**The problem:**
Show each line of the data below that has the string "none" in it.

**The records:**
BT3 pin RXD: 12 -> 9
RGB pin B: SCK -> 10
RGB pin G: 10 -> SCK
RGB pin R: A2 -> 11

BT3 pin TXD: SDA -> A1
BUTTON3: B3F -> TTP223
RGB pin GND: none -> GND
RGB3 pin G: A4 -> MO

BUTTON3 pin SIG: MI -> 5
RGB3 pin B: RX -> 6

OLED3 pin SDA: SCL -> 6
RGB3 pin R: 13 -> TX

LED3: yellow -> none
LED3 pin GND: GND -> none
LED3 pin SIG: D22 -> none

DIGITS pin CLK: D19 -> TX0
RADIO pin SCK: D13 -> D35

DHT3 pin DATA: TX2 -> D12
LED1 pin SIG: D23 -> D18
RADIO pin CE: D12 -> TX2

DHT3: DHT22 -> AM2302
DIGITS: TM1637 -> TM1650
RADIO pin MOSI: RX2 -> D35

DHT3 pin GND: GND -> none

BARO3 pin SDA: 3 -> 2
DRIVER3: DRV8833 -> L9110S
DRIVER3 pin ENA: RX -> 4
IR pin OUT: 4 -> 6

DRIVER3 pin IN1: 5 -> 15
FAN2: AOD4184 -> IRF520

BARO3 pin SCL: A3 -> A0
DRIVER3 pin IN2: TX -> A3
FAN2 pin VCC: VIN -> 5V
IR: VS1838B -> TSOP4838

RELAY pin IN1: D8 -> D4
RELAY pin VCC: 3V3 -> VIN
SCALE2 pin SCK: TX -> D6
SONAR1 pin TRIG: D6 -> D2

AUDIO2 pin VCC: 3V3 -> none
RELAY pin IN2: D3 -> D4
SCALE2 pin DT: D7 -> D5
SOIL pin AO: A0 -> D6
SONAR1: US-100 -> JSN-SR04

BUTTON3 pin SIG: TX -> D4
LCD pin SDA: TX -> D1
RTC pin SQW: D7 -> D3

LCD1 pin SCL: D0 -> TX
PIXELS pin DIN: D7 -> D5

**Answer to the problem:**
RGB pin GND: none -> GND
LED3: yellow -> none
LED3 pin GND: GND -> none
LED3 pin SIG: D22 -> none
DHT3 pin GND: GND -> none
AUDIO2 pin VCC: 3V3 -> none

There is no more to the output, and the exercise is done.